Excerpted data |
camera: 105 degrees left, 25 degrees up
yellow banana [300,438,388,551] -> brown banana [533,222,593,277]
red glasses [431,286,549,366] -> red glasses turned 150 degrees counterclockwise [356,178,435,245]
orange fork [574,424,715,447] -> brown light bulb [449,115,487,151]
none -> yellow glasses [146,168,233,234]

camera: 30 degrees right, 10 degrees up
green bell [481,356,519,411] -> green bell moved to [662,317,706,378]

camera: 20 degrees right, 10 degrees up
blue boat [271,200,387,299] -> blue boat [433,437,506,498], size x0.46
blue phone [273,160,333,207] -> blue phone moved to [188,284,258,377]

==

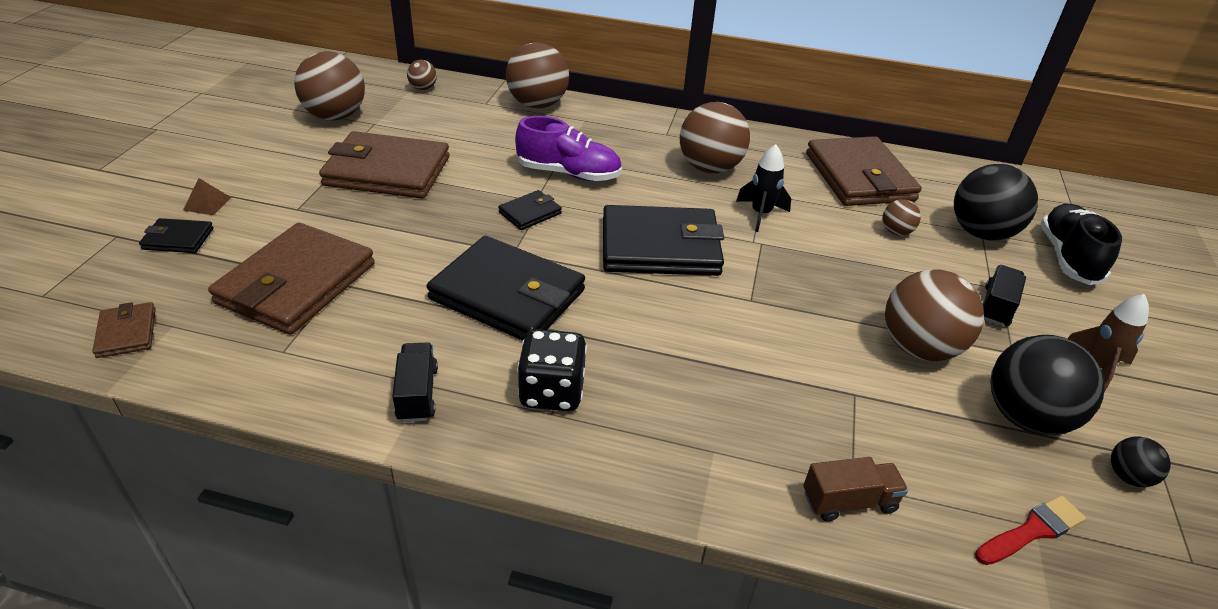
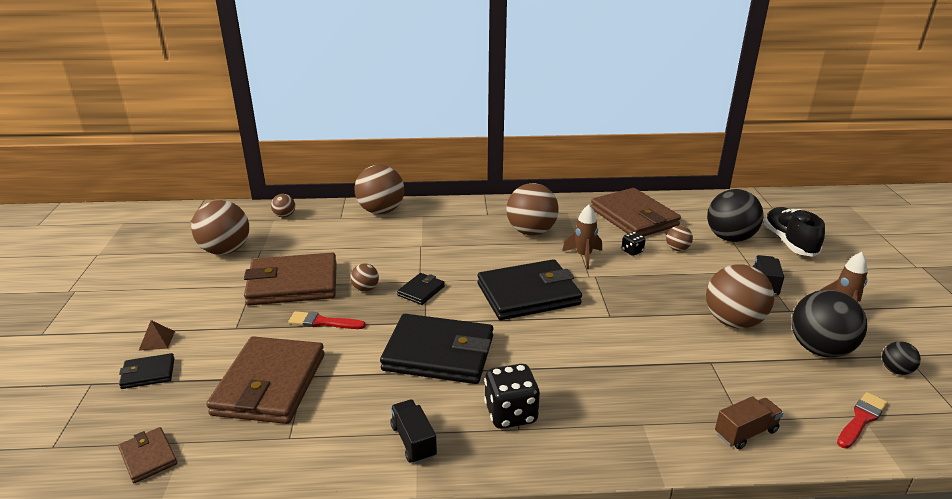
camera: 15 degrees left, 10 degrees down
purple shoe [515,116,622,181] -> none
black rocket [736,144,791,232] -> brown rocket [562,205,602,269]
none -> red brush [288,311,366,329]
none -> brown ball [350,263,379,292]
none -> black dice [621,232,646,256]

---

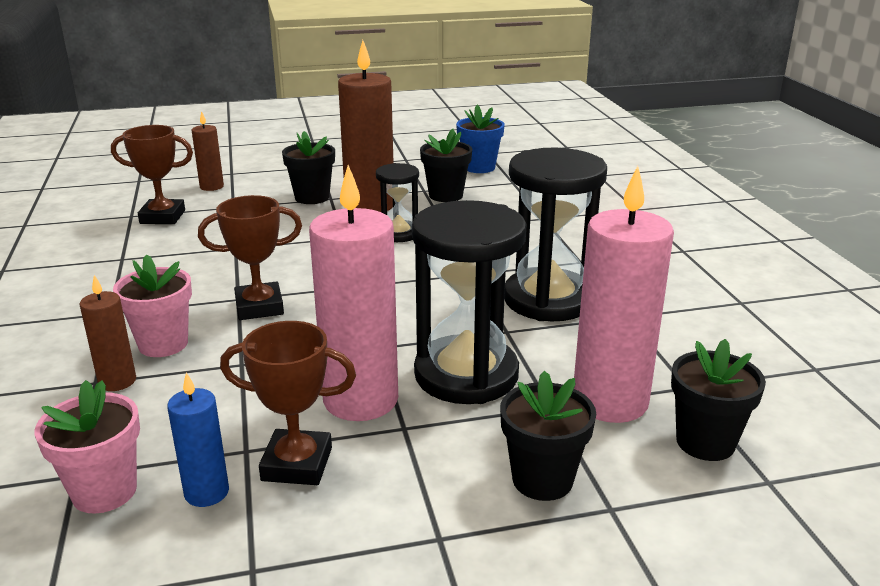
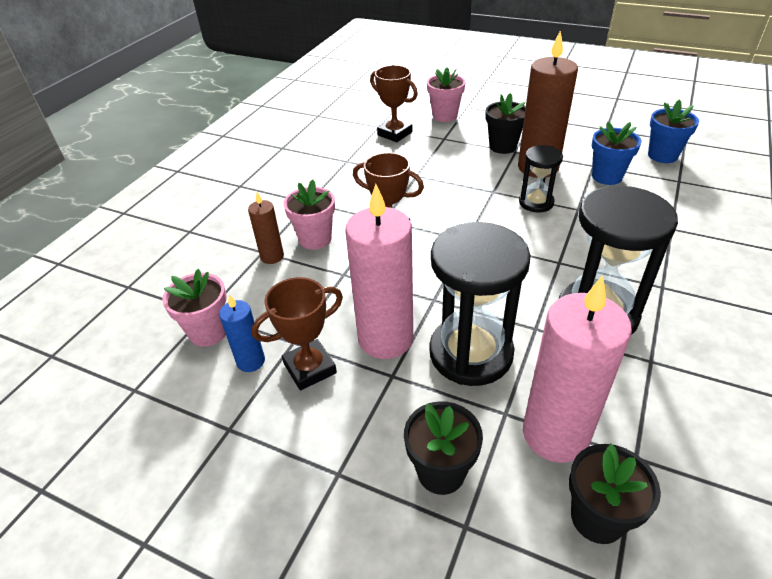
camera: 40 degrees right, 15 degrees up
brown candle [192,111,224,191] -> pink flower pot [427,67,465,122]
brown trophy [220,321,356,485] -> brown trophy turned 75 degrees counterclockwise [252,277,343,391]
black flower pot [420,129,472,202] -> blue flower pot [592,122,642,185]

Exercise |
Keeping every character as it is, restate the lines above that run from the line with "camera: 30 degrees right, 10 degrees up" through the line with "blue boat [271,200,387,299]", both included, and nothing else.

Task result |
camera: 30 degrees right, 10 degrees up
green bell [481,356,519,411] -> green bell moved to [662,317,706,378]

camera: 20 degrees right, 10 degrees up
blue boat [271,200,387,299] -> blue boat [433,437,506,498], size x0.46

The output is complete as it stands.